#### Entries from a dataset
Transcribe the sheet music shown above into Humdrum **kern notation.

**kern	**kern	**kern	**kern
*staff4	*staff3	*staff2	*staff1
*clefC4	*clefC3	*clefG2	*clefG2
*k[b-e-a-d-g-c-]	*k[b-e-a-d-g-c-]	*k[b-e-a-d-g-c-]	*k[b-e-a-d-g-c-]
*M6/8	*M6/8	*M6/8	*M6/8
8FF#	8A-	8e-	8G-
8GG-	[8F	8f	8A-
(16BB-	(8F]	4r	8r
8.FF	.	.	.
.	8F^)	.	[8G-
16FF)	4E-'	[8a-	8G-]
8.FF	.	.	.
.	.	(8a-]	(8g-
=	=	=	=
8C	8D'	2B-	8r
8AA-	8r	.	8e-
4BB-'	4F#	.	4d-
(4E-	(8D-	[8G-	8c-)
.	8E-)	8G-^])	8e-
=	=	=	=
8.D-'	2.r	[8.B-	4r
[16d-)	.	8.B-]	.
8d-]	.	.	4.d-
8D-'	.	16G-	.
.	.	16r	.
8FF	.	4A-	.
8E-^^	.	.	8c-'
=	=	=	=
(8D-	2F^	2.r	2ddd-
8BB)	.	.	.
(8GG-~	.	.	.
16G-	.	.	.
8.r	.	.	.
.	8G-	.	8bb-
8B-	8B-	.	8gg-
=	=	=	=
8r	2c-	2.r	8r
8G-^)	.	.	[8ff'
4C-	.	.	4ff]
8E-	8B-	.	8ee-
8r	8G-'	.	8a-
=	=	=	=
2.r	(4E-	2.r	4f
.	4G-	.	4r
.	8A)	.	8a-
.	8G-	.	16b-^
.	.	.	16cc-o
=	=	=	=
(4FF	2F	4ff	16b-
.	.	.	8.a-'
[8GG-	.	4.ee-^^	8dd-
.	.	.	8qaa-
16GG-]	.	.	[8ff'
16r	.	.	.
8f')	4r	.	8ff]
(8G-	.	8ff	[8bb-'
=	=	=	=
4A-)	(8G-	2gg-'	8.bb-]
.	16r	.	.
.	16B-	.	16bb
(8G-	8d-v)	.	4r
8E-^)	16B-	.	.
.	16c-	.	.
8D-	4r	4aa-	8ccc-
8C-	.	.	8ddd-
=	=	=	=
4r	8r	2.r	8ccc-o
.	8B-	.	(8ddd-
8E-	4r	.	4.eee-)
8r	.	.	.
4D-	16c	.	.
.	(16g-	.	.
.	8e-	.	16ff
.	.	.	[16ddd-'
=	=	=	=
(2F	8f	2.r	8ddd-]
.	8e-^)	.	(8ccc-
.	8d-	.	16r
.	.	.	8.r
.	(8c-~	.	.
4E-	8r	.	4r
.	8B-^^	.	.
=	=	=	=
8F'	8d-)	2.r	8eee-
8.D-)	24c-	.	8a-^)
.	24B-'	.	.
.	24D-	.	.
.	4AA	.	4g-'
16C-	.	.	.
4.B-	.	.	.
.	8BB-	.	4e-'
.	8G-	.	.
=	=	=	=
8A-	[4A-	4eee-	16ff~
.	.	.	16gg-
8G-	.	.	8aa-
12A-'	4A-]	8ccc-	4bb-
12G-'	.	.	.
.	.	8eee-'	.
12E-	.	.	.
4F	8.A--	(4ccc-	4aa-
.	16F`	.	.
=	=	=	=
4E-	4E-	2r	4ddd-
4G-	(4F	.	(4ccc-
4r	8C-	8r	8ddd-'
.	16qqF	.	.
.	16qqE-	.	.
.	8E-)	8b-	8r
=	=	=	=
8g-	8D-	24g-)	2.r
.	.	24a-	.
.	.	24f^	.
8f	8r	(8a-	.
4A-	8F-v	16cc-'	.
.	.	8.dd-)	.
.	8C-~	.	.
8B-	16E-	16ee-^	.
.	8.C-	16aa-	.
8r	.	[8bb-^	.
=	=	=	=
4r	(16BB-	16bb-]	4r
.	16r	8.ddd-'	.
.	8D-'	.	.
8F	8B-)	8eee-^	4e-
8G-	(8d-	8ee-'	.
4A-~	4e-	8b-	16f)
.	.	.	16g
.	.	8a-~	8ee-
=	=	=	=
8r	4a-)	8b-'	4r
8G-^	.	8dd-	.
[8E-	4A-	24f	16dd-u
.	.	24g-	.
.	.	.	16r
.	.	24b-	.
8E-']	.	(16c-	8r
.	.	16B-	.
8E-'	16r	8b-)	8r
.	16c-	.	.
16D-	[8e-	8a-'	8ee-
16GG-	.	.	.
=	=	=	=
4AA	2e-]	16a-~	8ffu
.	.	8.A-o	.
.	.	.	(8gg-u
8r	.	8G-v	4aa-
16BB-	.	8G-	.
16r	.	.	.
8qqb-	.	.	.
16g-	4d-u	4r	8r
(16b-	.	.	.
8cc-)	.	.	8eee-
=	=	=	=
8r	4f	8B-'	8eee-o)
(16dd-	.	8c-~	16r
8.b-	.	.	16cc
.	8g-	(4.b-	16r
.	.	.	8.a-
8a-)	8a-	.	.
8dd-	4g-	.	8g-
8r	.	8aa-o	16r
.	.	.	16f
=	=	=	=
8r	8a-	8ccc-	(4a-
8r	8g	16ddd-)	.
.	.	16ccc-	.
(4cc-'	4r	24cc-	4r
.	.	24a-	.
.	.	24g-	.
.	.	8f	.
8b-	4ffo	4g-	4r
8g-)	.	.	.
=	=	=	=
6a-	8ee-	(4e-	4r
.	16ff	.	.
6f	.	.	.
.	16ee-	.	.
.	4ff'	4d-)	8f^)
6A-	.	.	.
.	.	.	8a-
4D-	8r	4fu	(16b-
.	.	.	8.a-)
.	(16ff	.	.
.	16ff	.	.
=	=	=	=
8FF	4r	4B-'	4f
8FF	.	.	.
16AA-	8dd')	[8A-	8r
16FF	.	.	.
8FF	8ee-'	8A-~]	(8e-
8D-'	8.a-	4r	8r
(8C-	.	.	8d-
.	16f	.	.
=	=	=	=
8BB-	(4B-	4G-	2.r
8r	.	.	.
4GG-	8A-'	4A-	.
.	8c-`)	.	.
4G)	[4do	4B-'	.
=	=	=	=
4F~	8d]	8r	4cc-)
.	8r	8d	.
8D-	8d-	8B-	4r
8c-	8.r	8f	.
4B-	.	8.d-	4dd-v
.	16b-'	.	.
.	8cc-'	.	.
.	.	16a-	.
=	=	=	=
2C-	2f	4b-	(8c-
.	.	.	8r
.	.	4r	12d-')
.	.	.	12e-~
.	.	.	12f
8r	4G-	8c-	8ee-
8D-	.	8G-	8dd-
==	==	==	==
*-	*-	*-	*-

#### WHAT THE EXERCISE ASKS
Locate every line in the entries above that contains the string "kern" and copy those lines. Matching is case-sensitive.

#### FULL RESPONSE
Transcribe the sheet music shown above into Humdrum **kern notation.
**kern	**kern	**kern	**kern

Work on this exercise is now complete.